● SUPPLIED INFORMATION:
------------
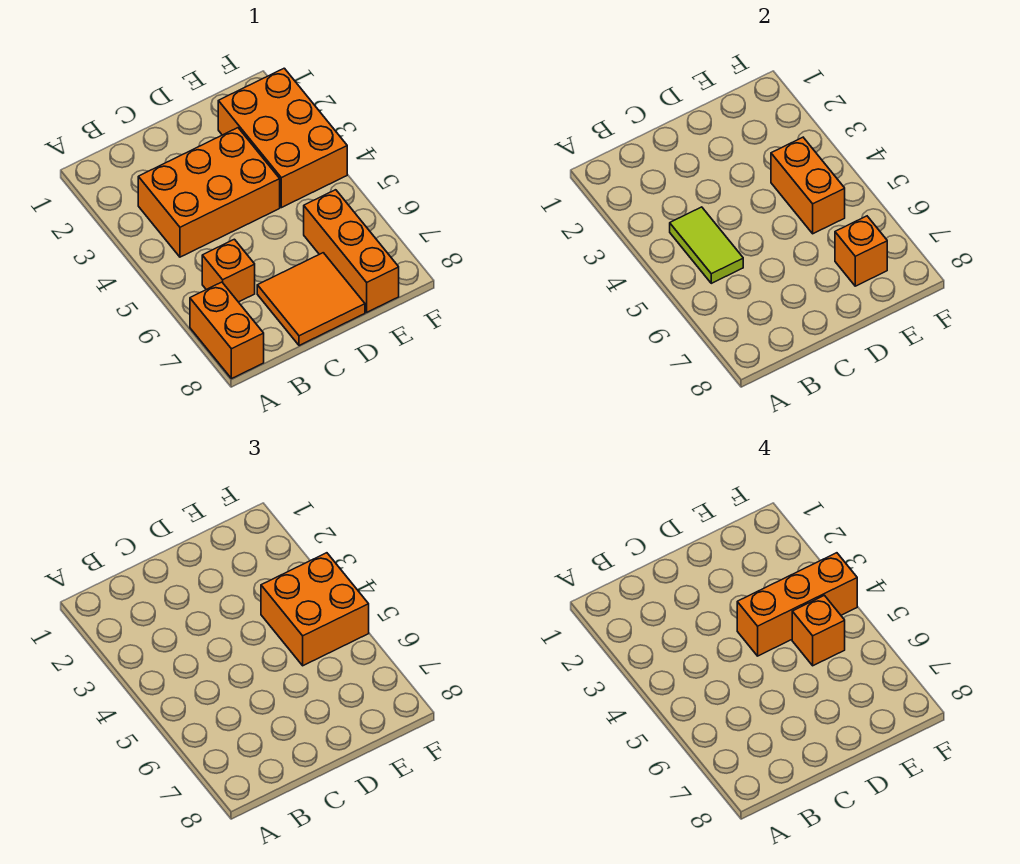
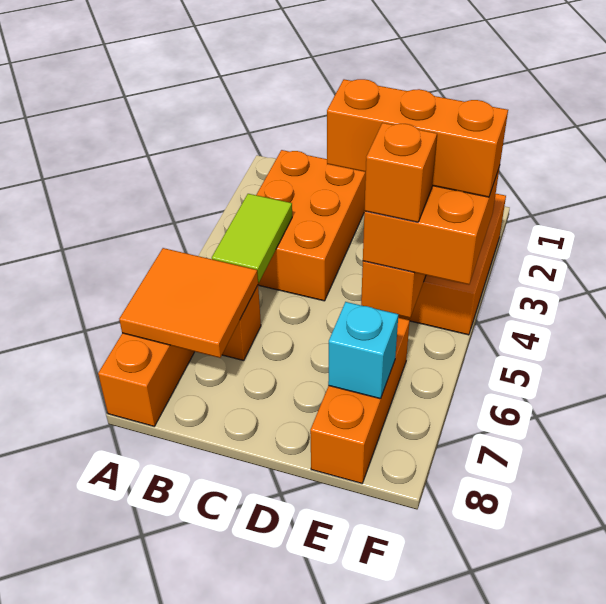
orange brick B3:D4 level 1 -> orange brick B2:C4 level 1
orange tile C7:D8 level 1 -> orange tile A6:B7 level 2
orange brick E7 level 2 -> cyan brick E7 level 2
------------
● EXERCISE PROMPT:
Print the preceding material over again exactly. Please leave the pictures out.

● WORKED SOLUTION:
orange brick B3:D4 level 1 -> orange brick B2:C4 level 1
orange tile C7:D8 level 1 -> orange tile A6:B7 level 2
orange brick E7 level 2 -> cyan brick E7 level 2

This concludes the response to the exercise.